*Required action:*
Only the pictures are dropped. Restate each line below word for word.

*Input data:*
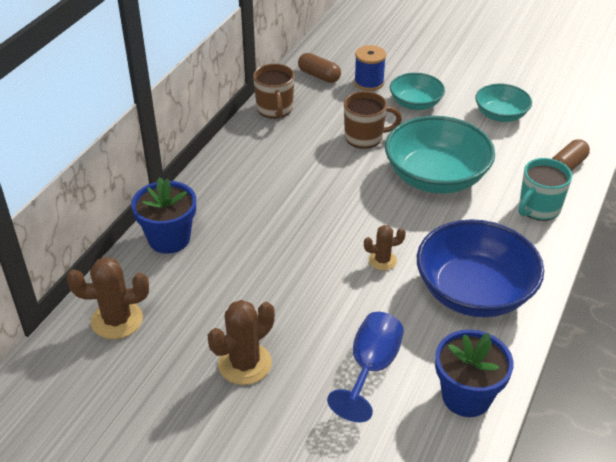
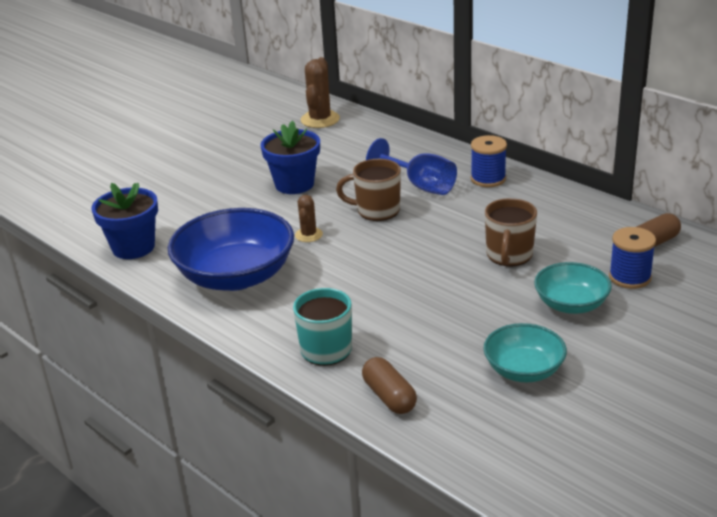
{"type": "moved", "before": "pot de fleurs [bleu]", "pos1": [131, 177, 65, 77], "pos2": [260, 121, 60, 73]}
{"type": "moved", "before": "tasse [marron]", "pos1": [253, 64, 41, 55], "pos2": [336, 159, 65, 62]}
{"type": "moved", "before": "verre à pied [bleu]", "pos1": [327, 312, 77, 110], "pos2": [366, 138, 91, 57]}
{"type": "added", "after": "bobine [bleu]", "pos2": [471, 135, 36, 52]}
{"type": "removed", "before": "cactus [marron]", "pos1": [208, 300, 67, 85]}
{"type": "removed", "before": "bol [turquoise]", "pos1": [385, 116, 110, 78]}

*Answer to this task:*
{"type": "moved", "before": "pot de fleurs [bleu]", "pos1": [131, 177, 65, 77], "pos2": [260, 121, 60, 73]}
{"type": "moved", "before": "tasse [marron]", "pos1": [253, 64, 41, 55], "pos2": [336, 159, 65, 62]}
{"type": "moved", "before": "verre à pied [bleu]", "pos1": [327, 312, 77, 110], "pos2": [366, 138, 91, 57]}
{"type": "added", "after": "bobine [bleu]", "pos2": [471, 135, 36, 52]}
{"type": "removed", "before": "cactus [marron]", "pos1": [208, 300, 67, 85]}
{"type": "removed", "before": "bol [turquoise]", "pos1": [385, 116, 110, 78]}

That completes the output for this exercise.